-- PROVIDED RECORDS follows --

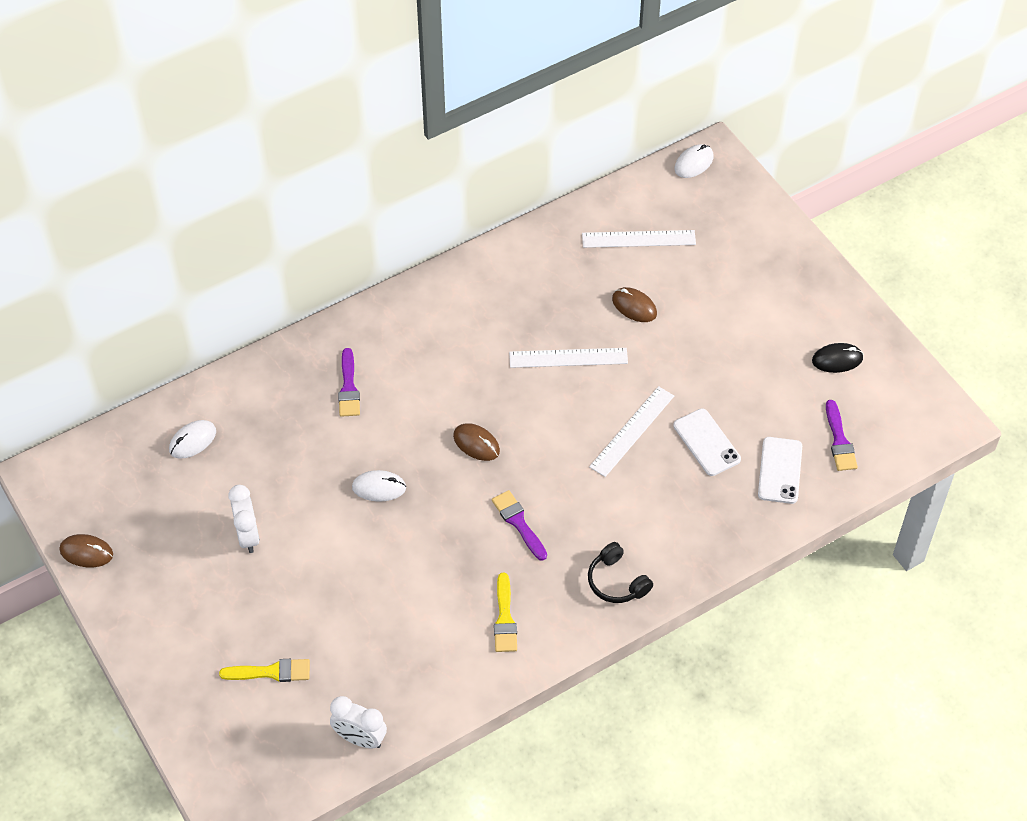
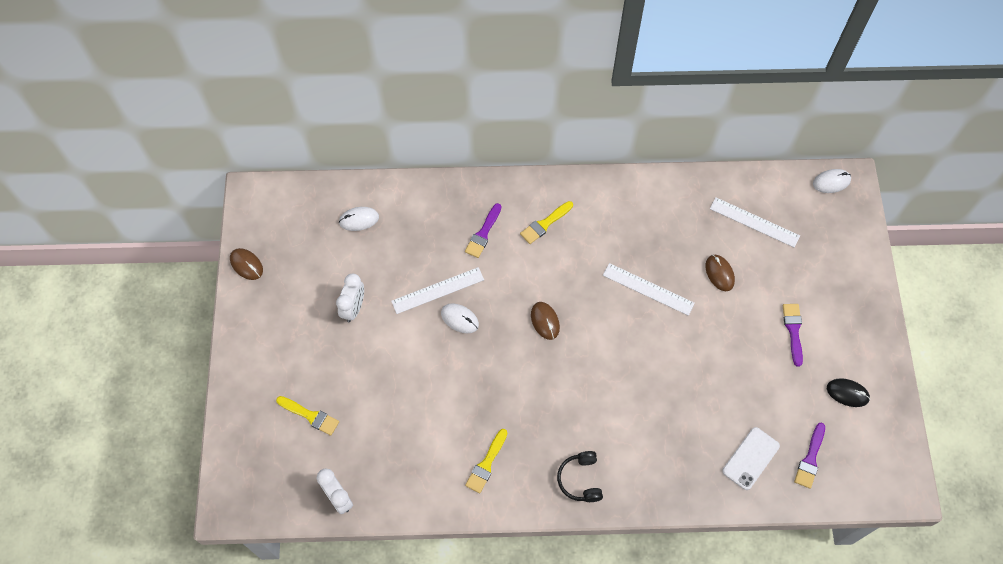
camera: 30 degrees right, 10 degrees up
(412, 345) = (545, 224): none -> yellow brush
(518, 523) = (538, 397): purple brush -> purple brush (793, 330)
(632, 431) = (660, 369): white ruler -> white ruler (437, 290)
(706, 442) = (709, 407): white phone -> none

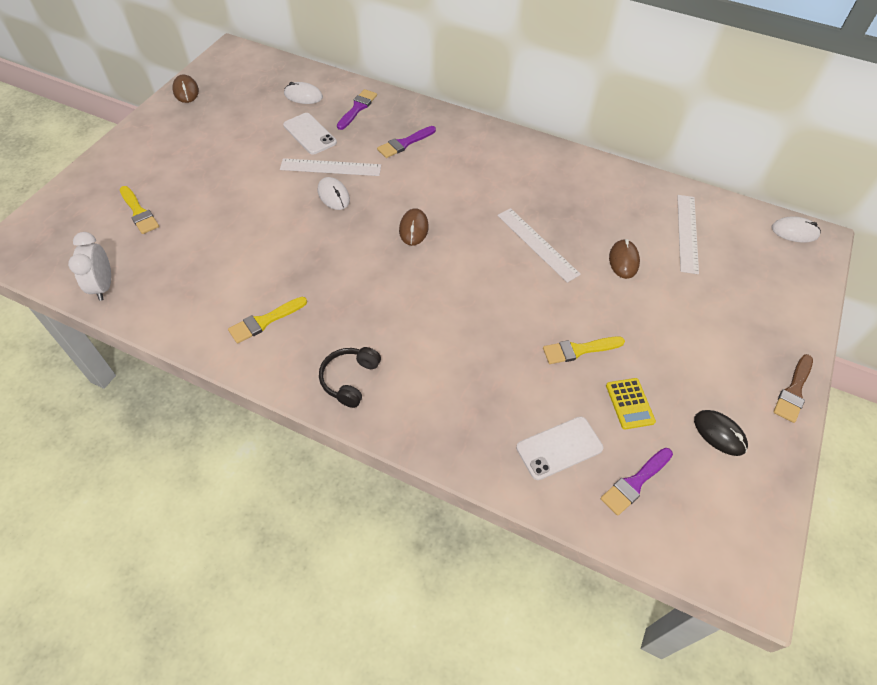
camera: 25 degrees right, 10 degrees down
(354, 308) = (246, 152): white clock -> none
(395, 262) = (309, 134): none -> white phone
(545, 224) = (467, 157): yellow brush -> yellow brush (579, 350)
(754, 222) = (687, 233): white ruler -> white ruler turned 45 degrees clockwise
(780, 399) = (629, 403): none -> yellow calculator
(793, 330) = (681, 344): purple brush -> purple brush (357, 108)
(882, 333) = (793, 391): none -> brown brush

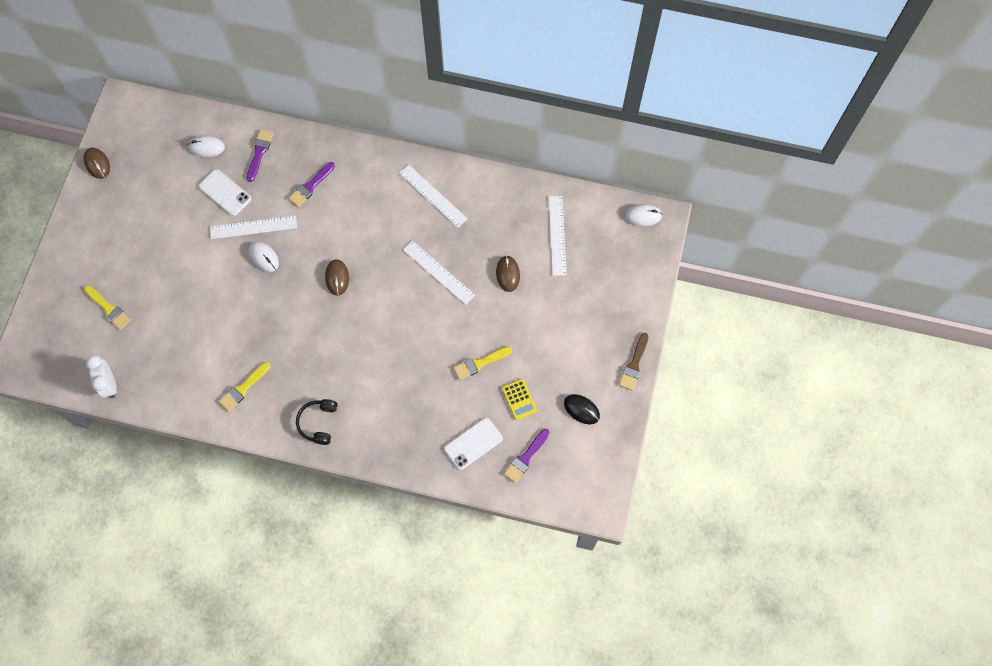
camera: 10 degrees left, 15 degrees up
(540, 173) = (432, 196): none -> white ruler

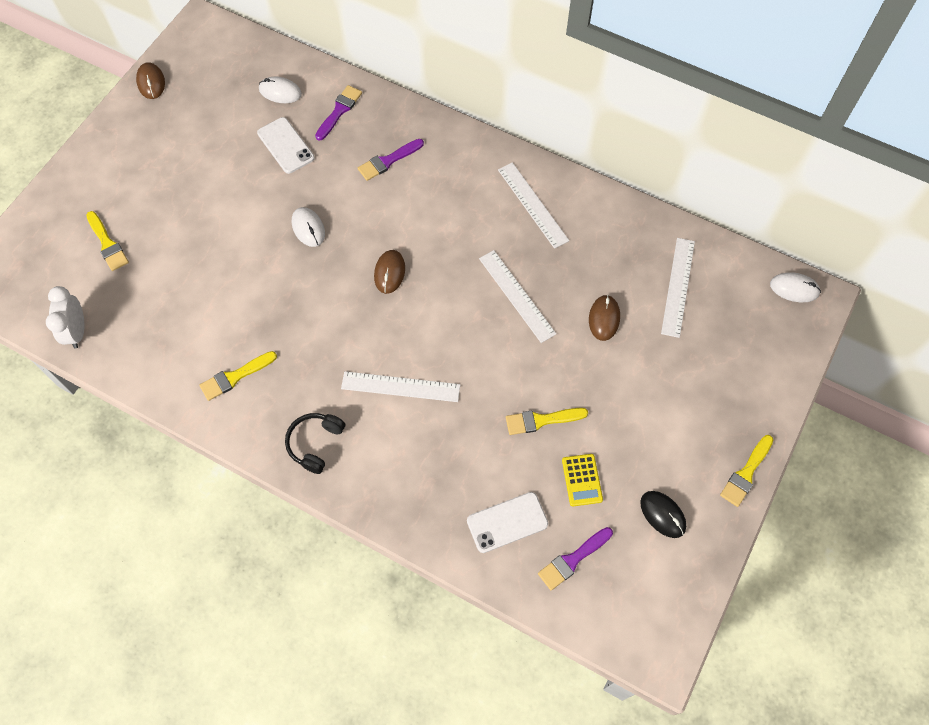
camera: 15 degrees right, 5 degrees down
(253, 227) = (306, 191): white ruler -> white ruler (400, 386)
(634, 365) = (746, 473): brown brush -> yellow brush

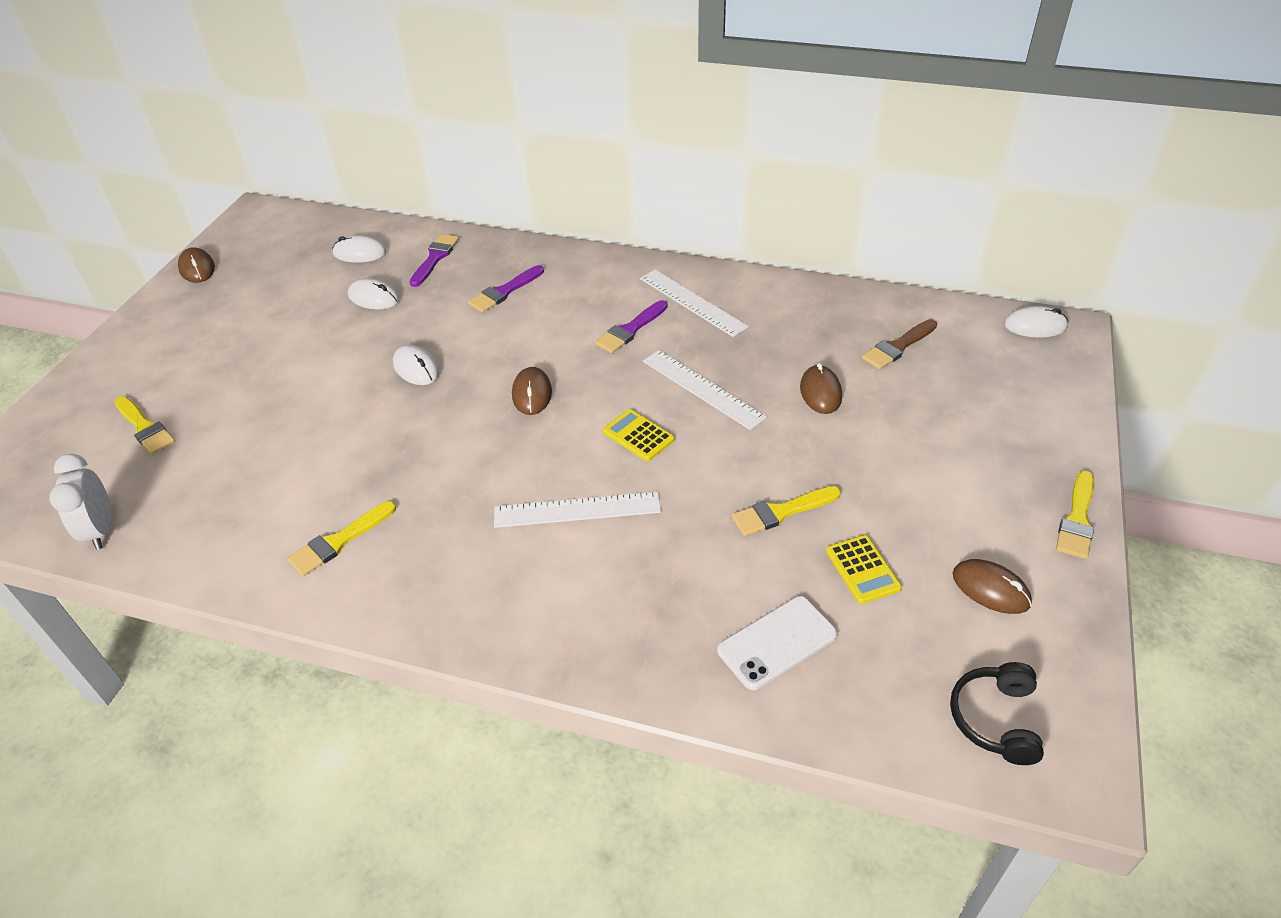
camera: 10 degrees left, 20 degrees down
(285, 145) = (374, 297): white phone -> white mouse
(315, 443) = (469, 599): black headphones -> black headphones (995, 719)
(458, 330) = (638, 436): none -> yellow calculator
(572, 560) = (889, 671): purple brush -> purple brush (630, 330)
(663, 514) = (991, 589): black mouse -> brown mouse
(678, 287) = (898, 347): white ruler -> brown brush

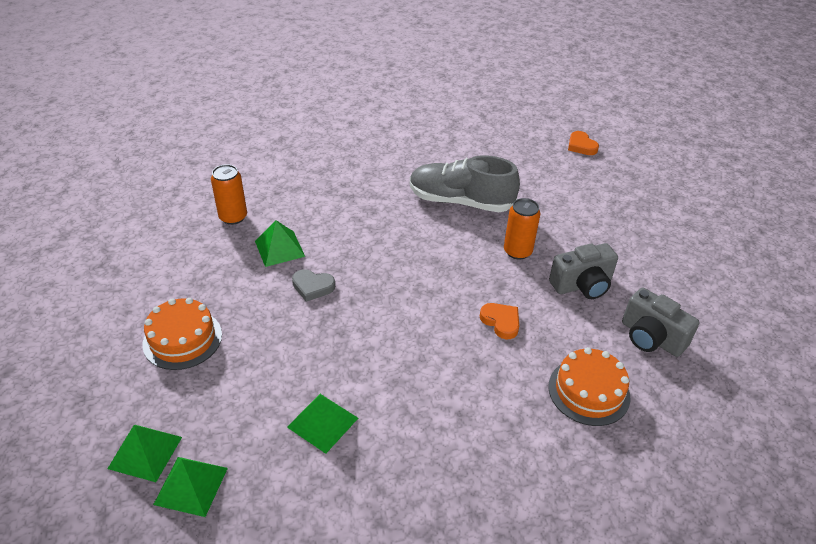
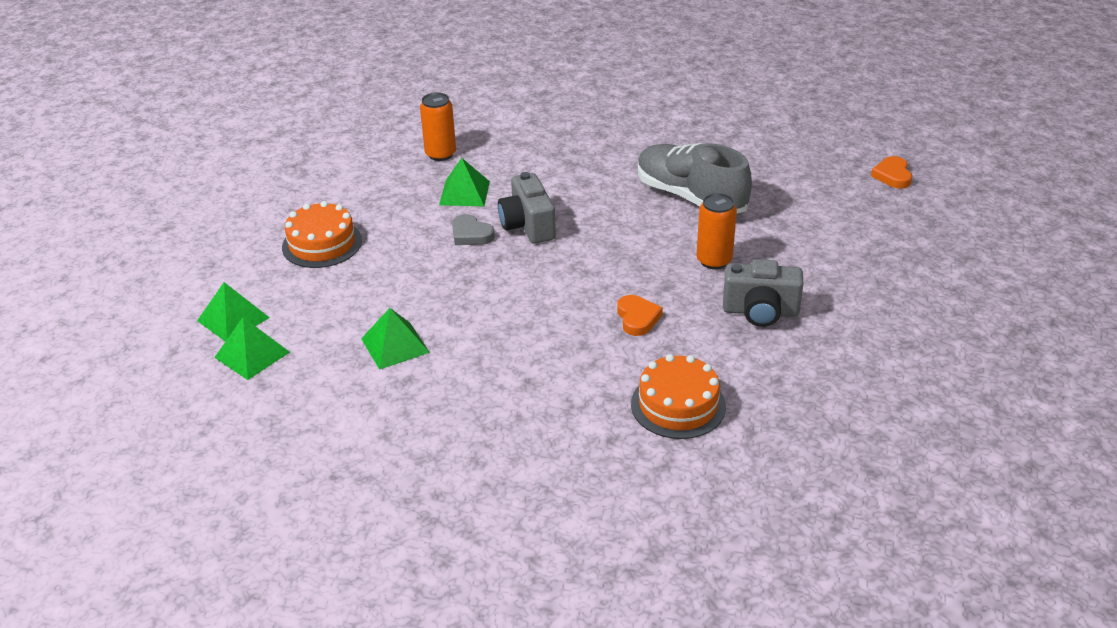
camera: 30 degrees right, 5 degrees down
(651, 338) = (795, 381): grey camera -> grey camera (528, 225)

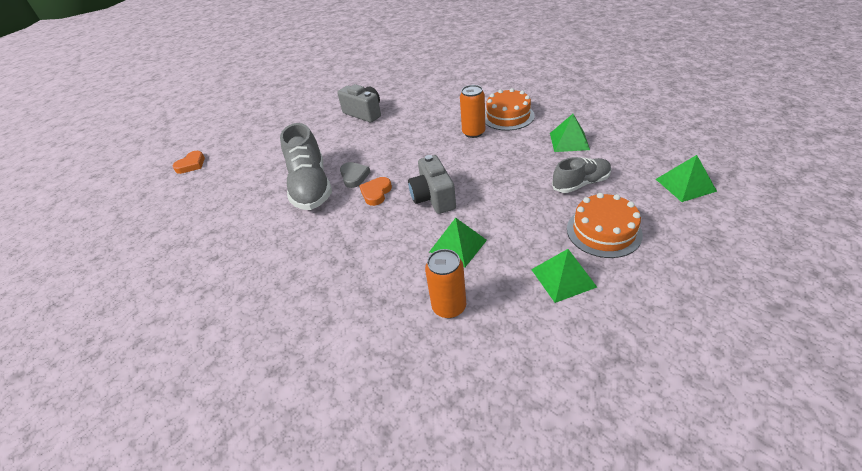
camera: 145 degrees left, 5 degrees up
(252, 354) = (668, 157): green pyramid -> green pyramid (563, 278)
(360, 287) = (580, 183): none -> grey shoe
(471, 234) = (478, 203): grey heart -> grey heart (354, 176)
(528, 225) = (433, 198): grey camera -> grey camera turned 150 degrees clockwise
(637, 318) = (424, 124): orange heart -> orange heart (376, 193)
(678, 405) = (444, 88): orange cake -> orange cake (508, 116)
(714, 260) = (352, 142): orange can -> orange can (473, 132)

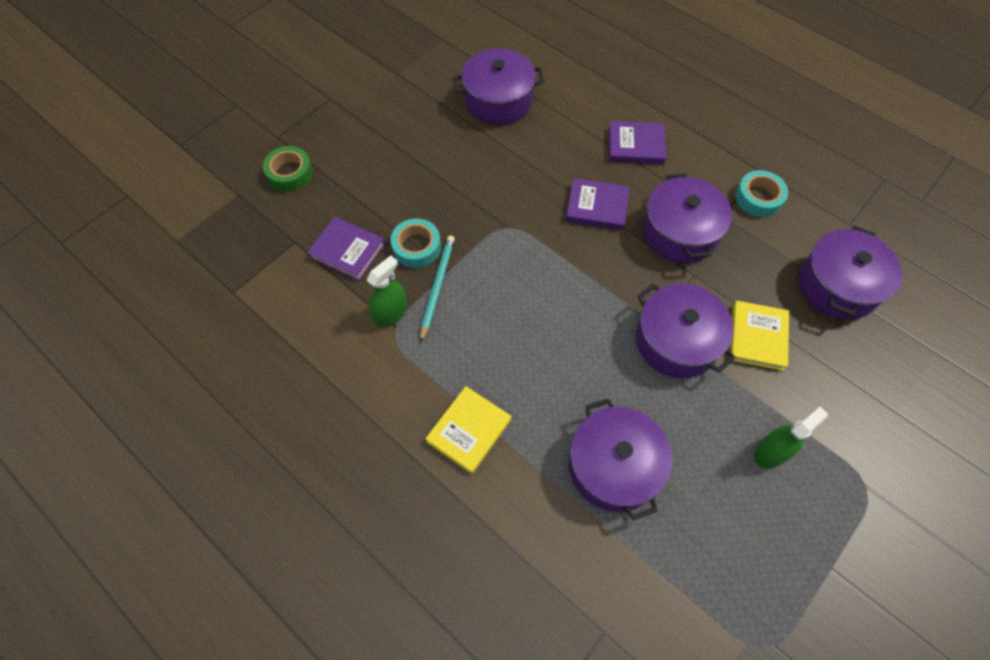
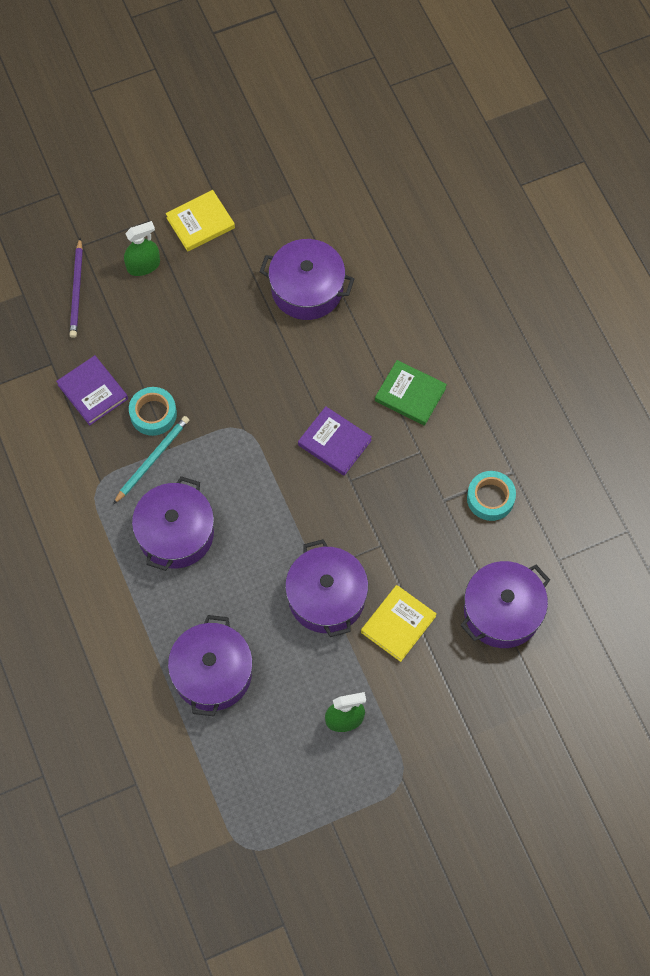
camera: 25 degrees right, 5 degrees up
(290, 173) = (77, 290): green tape -> purple pencil
(391, 313) = (102, 466): green spray bottle -> green spray bottle (143, 265)
(469, 430) = (115, 594): yellow book -> yellow book (200, 223)
(636, 145) = (410, 394): purple book -> green book
(679, 232) = (394, 500): purple pot -> purple pot (176, 533)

-- PROVIDED RECORDS concluded --

TASK BRIEF
Now copy each line of the entries that mentions "book".

EXERCISE OUTPUT
(469, 430) = (115, 594): yellow book -> yellow book (200, 223)
(636, 145) = (410, 394): purple book -> green book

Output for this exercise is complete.